* Directions
Through the end of the data below, output every line exactly, beginning with the line that contains "purple boat: 3 -> 2".

* Material for this task
════════════════
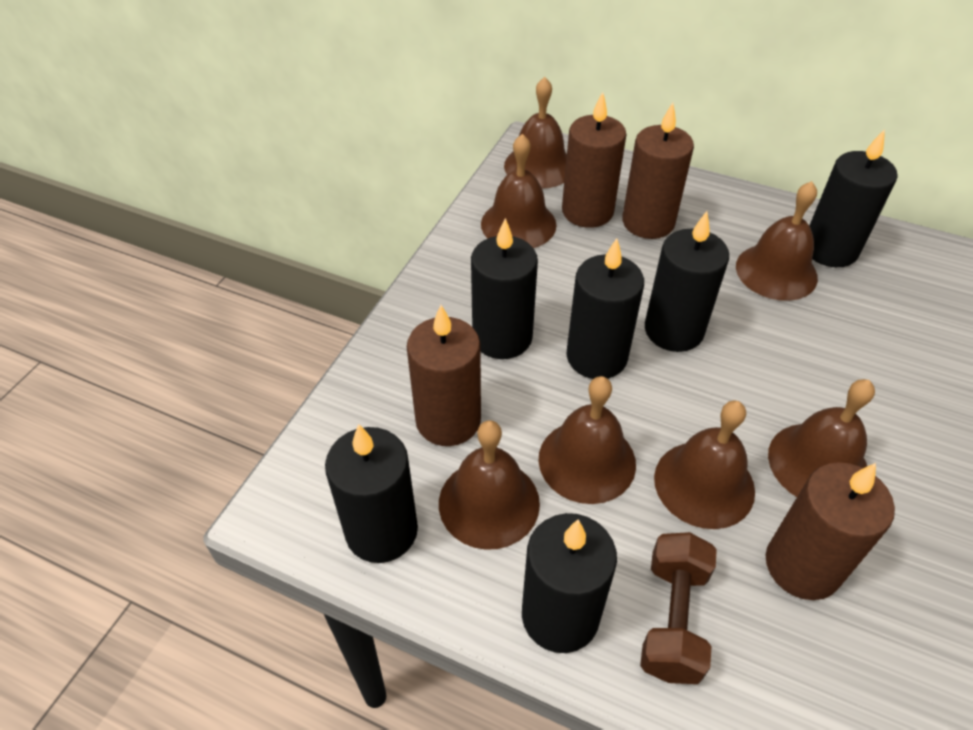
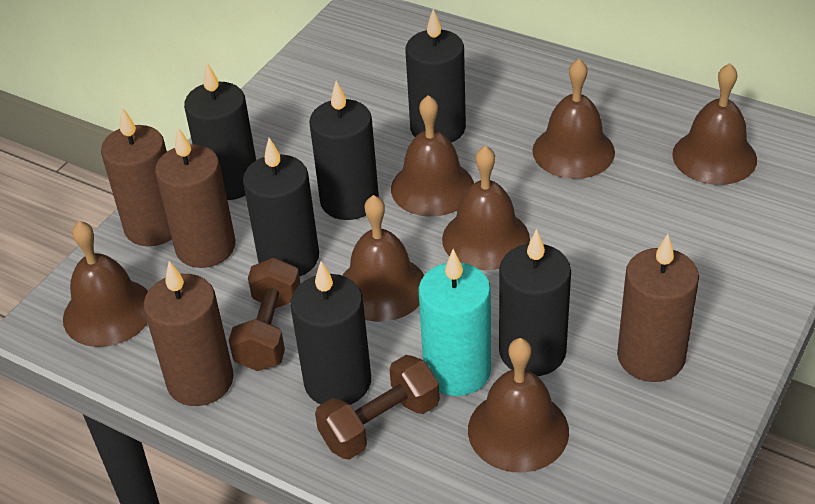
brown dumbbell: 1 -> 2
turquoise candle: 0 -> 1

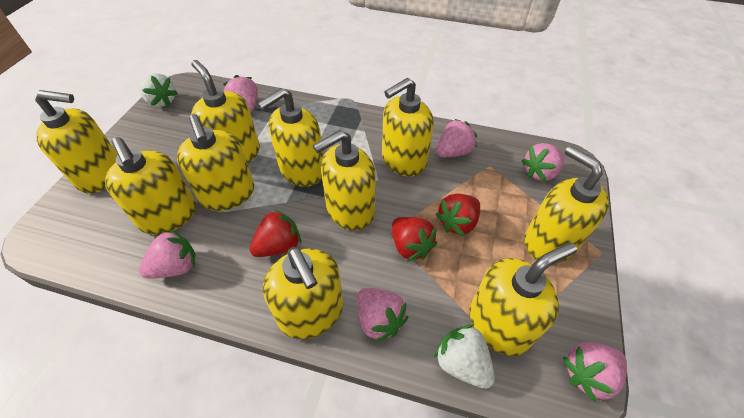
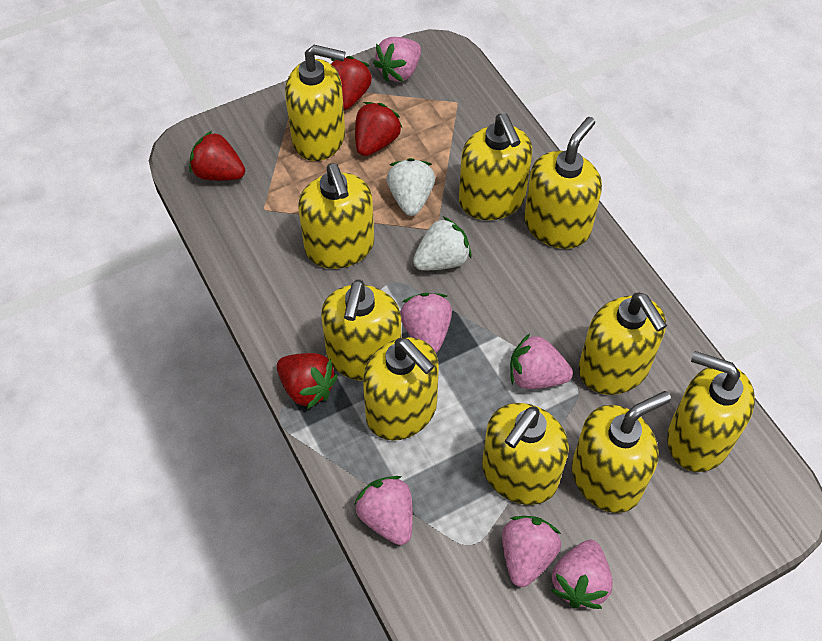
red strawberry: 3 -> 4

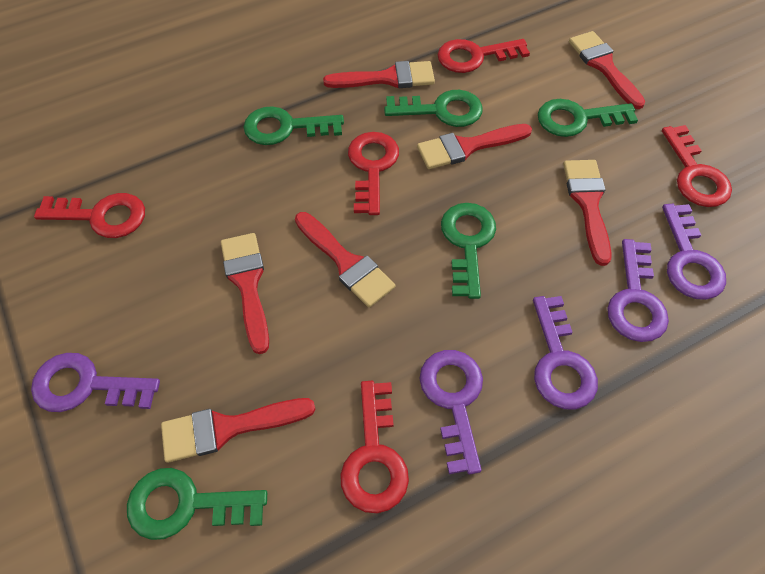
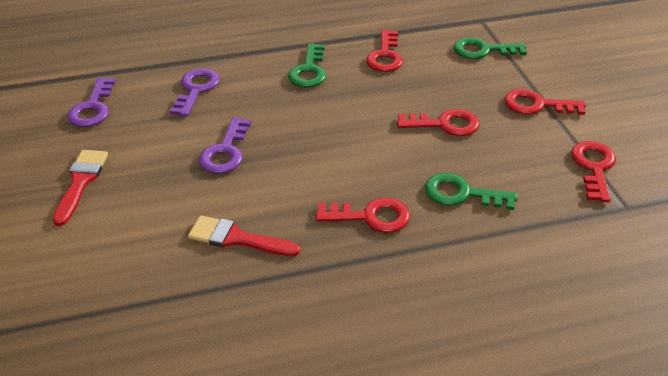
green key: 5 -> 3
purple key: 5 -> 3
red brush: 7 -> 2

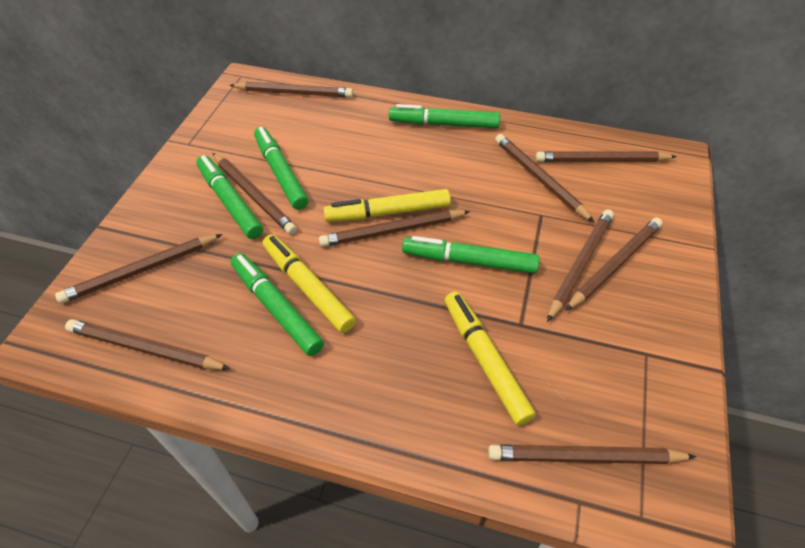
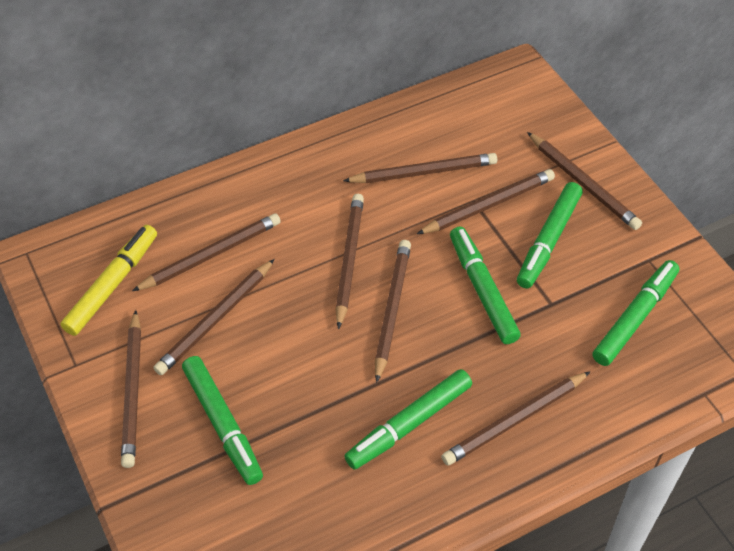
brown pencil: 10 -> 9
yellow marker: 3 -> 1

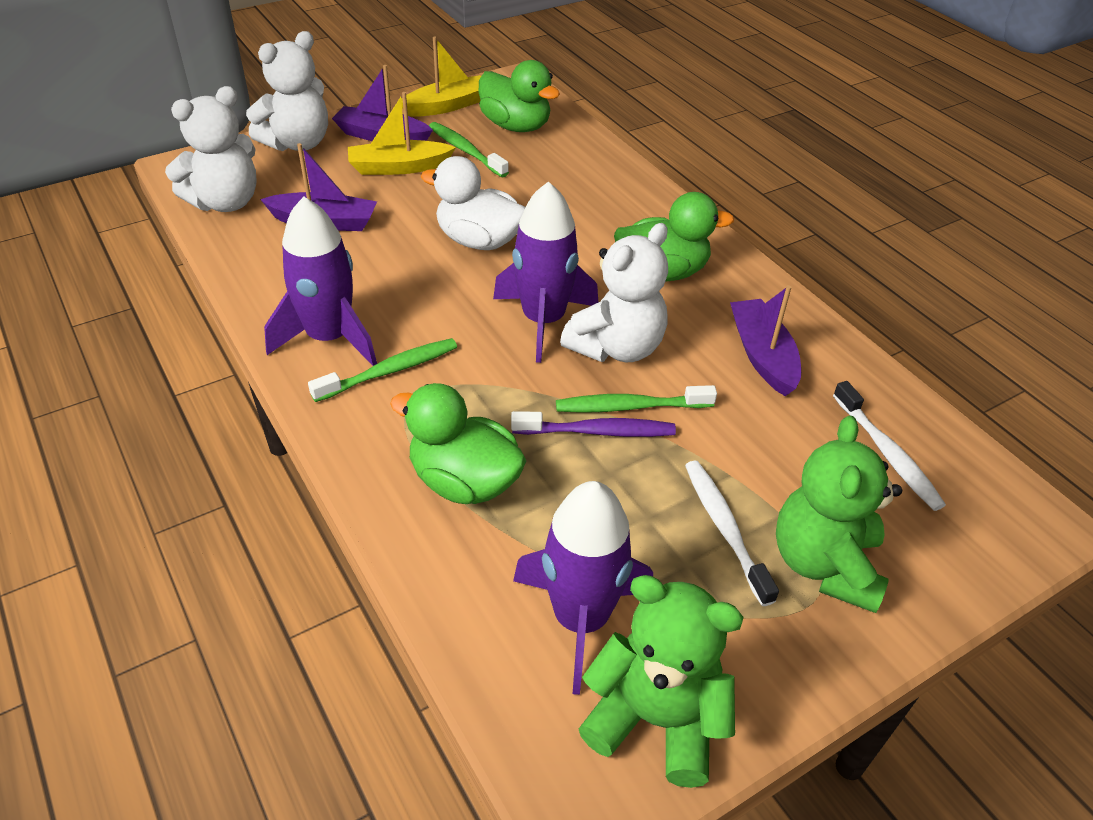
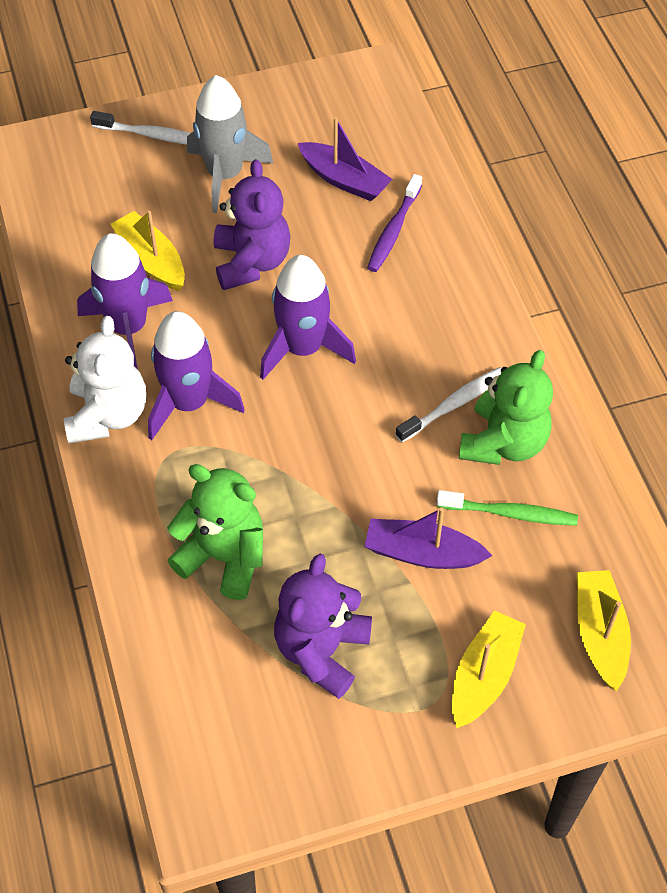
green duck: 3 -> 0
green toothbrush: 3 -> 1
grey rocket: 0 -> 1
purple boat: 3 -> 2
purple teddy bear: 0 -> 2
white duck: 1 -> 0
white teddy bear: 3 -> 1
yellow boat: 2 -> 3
════════════════
* Exercise result
purple boat: 3 -> 2
purple teddy bear: 0 -> 2
white duck: 1 -> 0
white teddy bear: 3 -> 1
yellow boat: 2 -> 3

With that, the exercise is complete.